EXERCISE BRIEF — Where does the string "robot" occur in the records? Copy each line that holds it.
SUPPLIED DATA section start
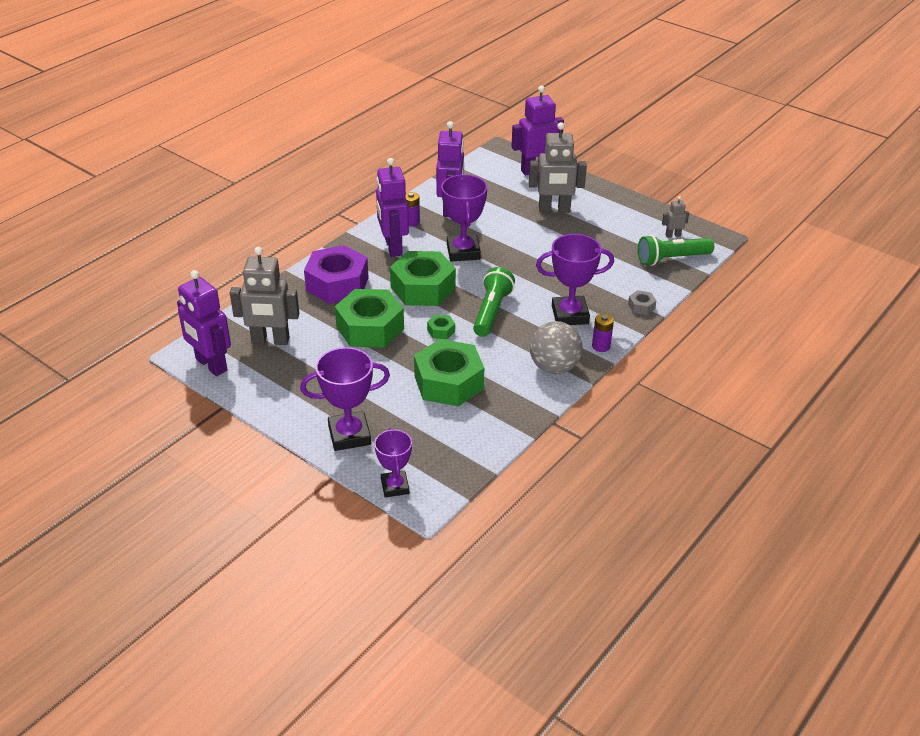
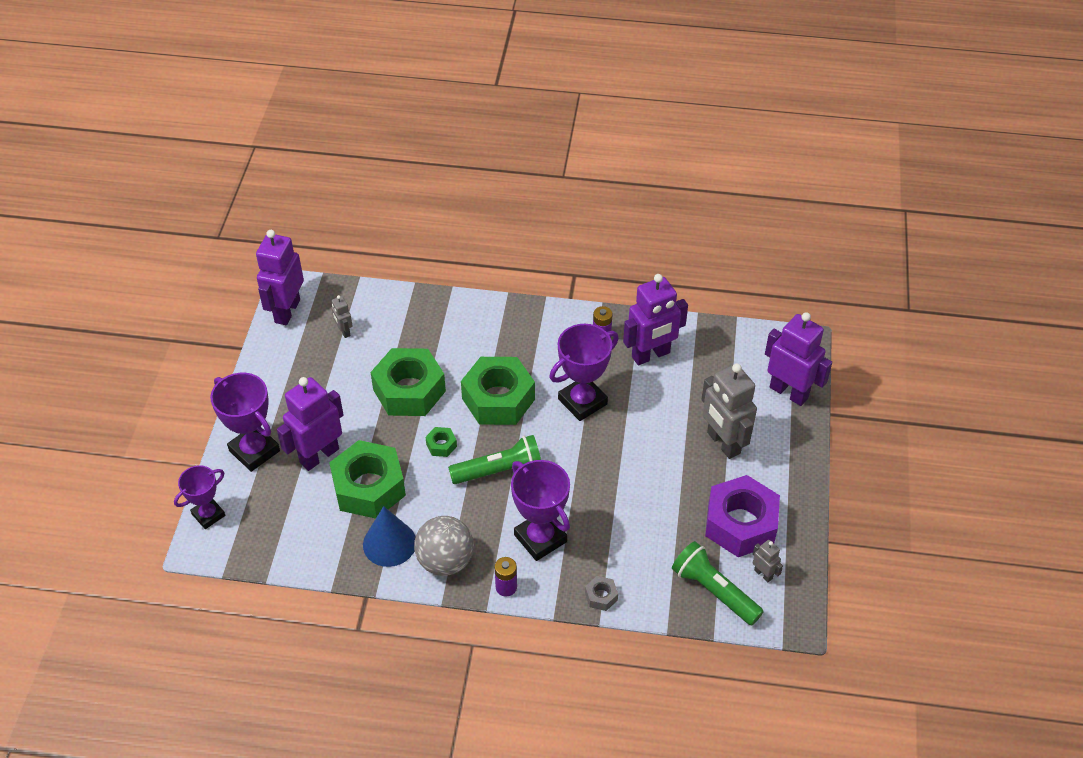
camera: 60 degrees right, 10 degrees up
(270, 341) = (344, 331): grey robot -> grey robot, size x0.46
(337, 284) = (458, 333): purple nut -> purple nut (740, 524)
(393, 247) = (547, 344): purple robot -> purple robot (319, 455)
(513, 390) = (389, 543): none -> blue cone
SUPPLIED DATA section end
SOLUTION BELOW —
(270, 341) = (344, 331): grey robot -> grey robot, size x0.46
(393, 247) = (547, 344): purple robot -> purple robot (319, 455)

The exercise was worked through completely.